Whenever a line in the listing contains "VRAW", copy that line.

_ _ _ _ _ _ _

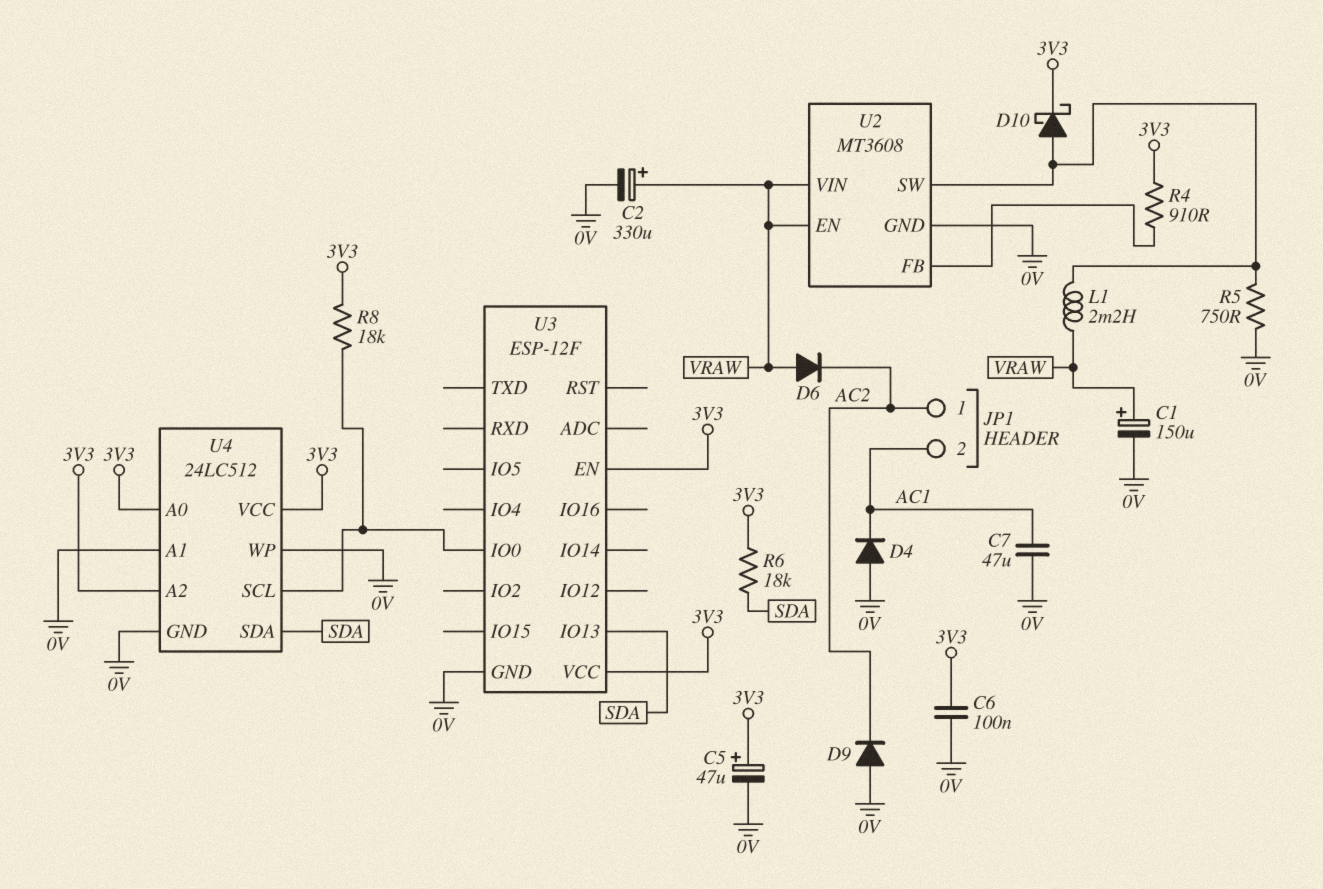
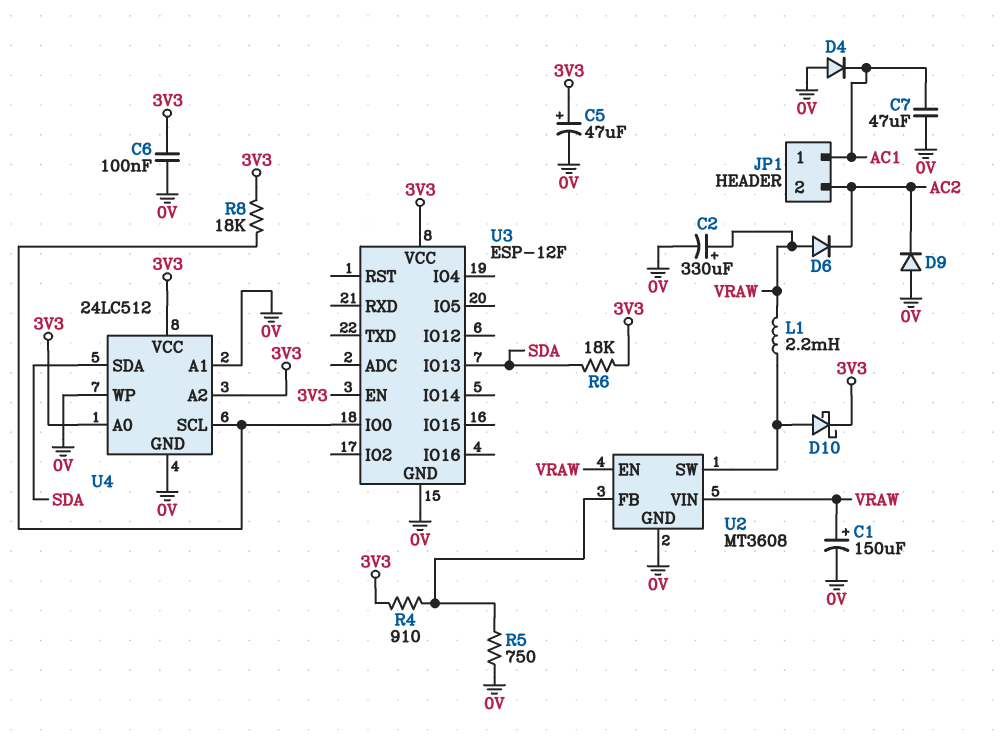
JP1 pin 1: AC2 -> AC1
JP1 pin 2: AC1 -> AC2
R5: 750 (0V, U2/SW) -> 750 (0V, U2/FB)

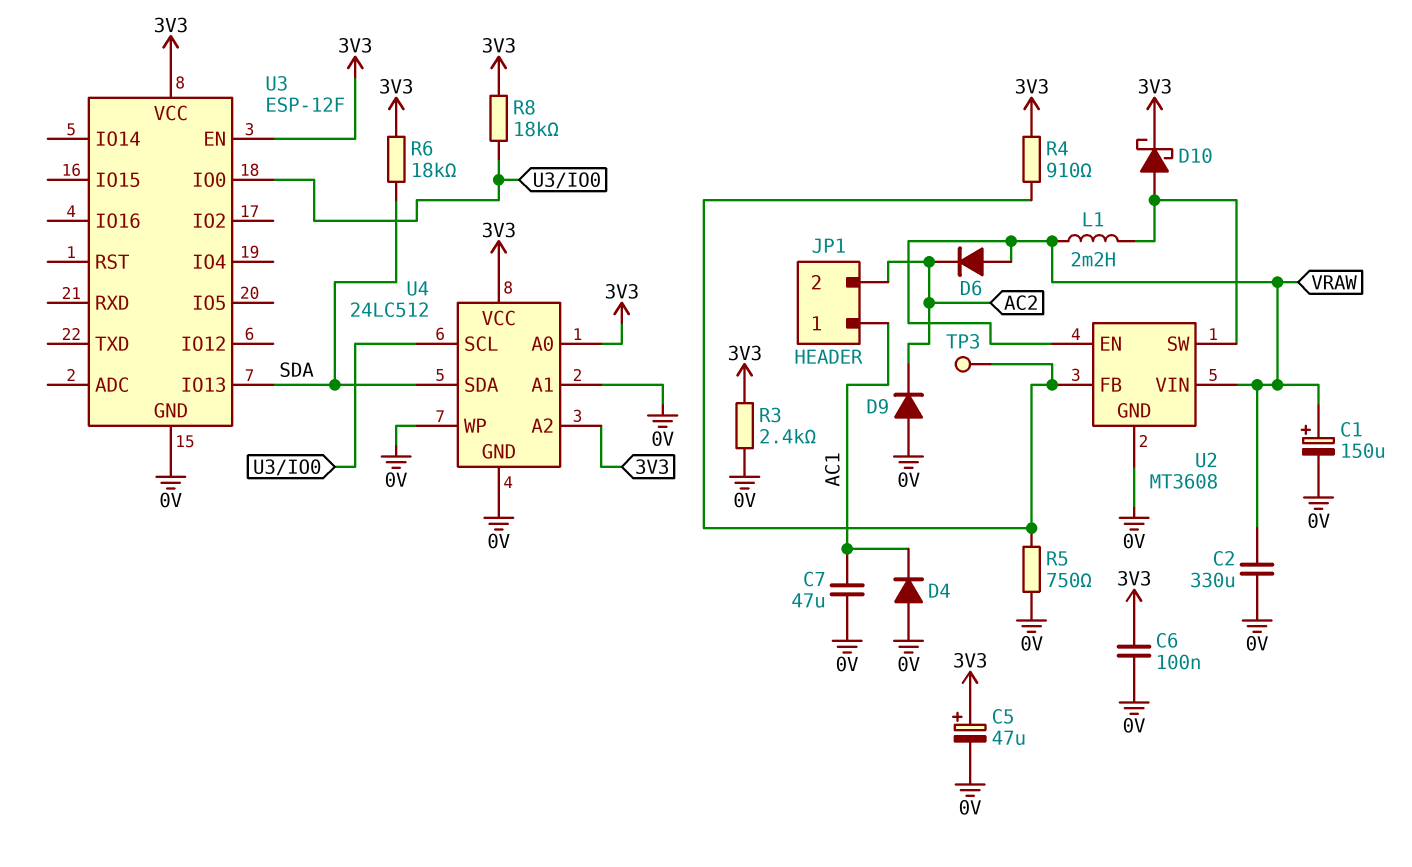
C2: 330uF (plus VRAW, minus 0V) -> 330uF (0V, VRAW)
R3: none -> 2.4k (0V, 3V3)
TP3: none -> test point (U2/FB)

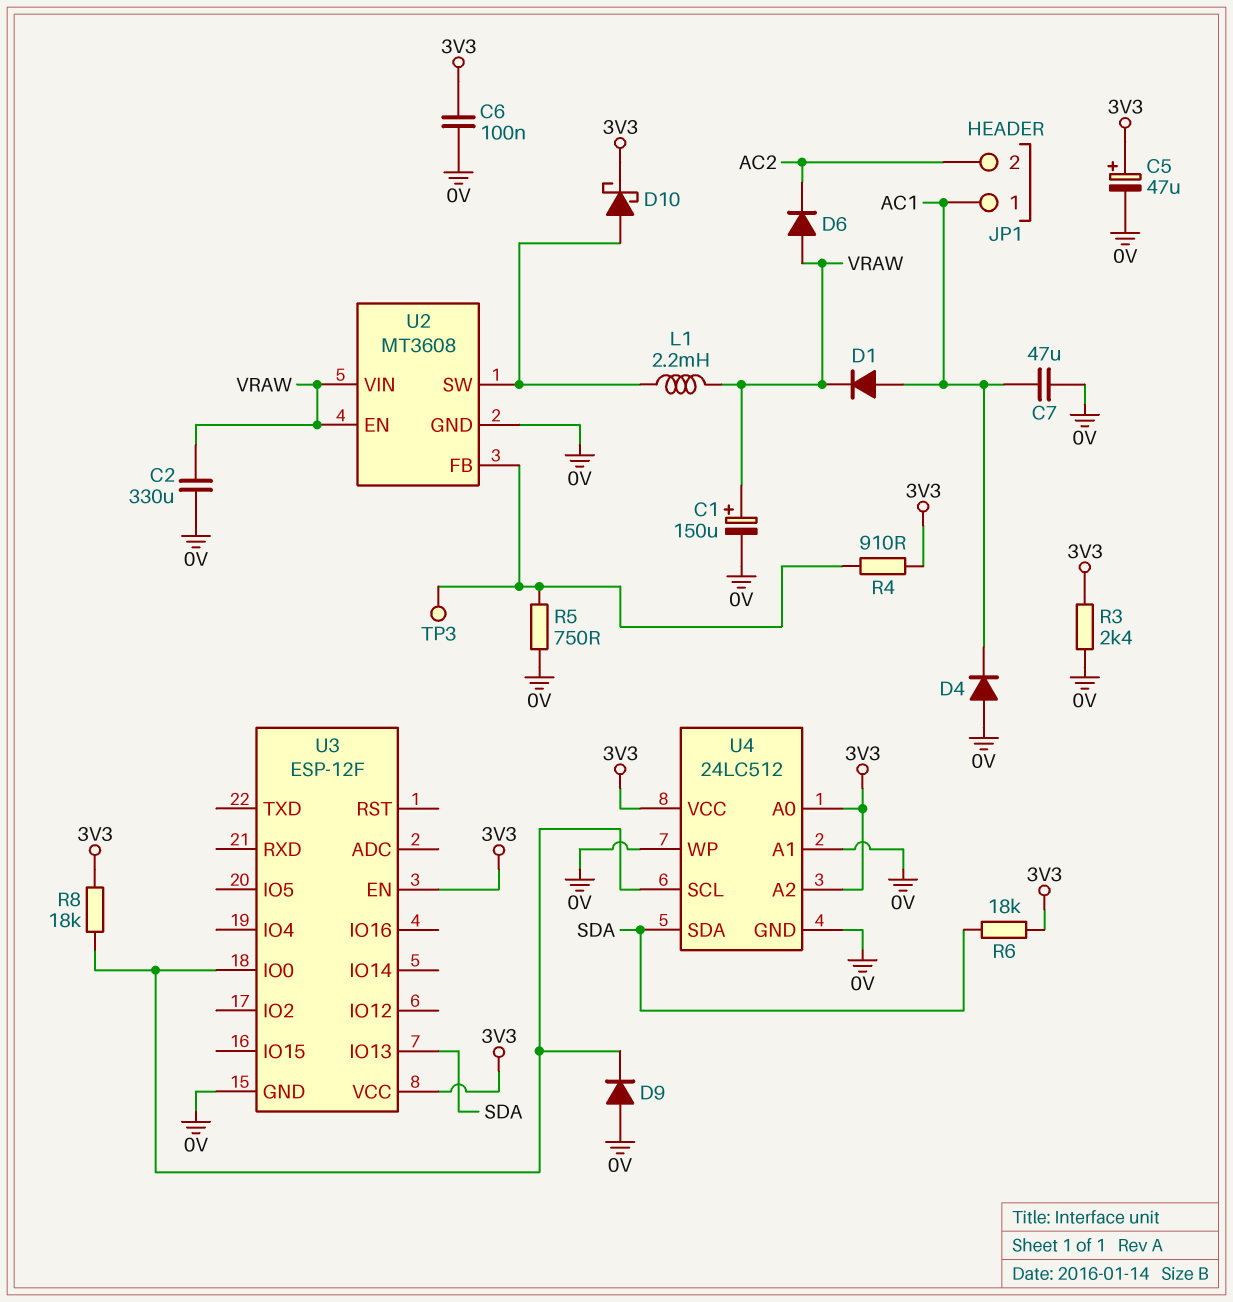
D1: none -> diode (A AC1, K VRAW)
D9: diode (A 0V, K AC2) -> diode (A 0V, K U3/IO0)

_ _ _ _ _ _ _

**WORKED SOLUTION:**
C2: 330uF (plus VRAW, minus 0V) -> 330uF (0V, VRAW)
D1: none -> diode (A AC1, K VRAW)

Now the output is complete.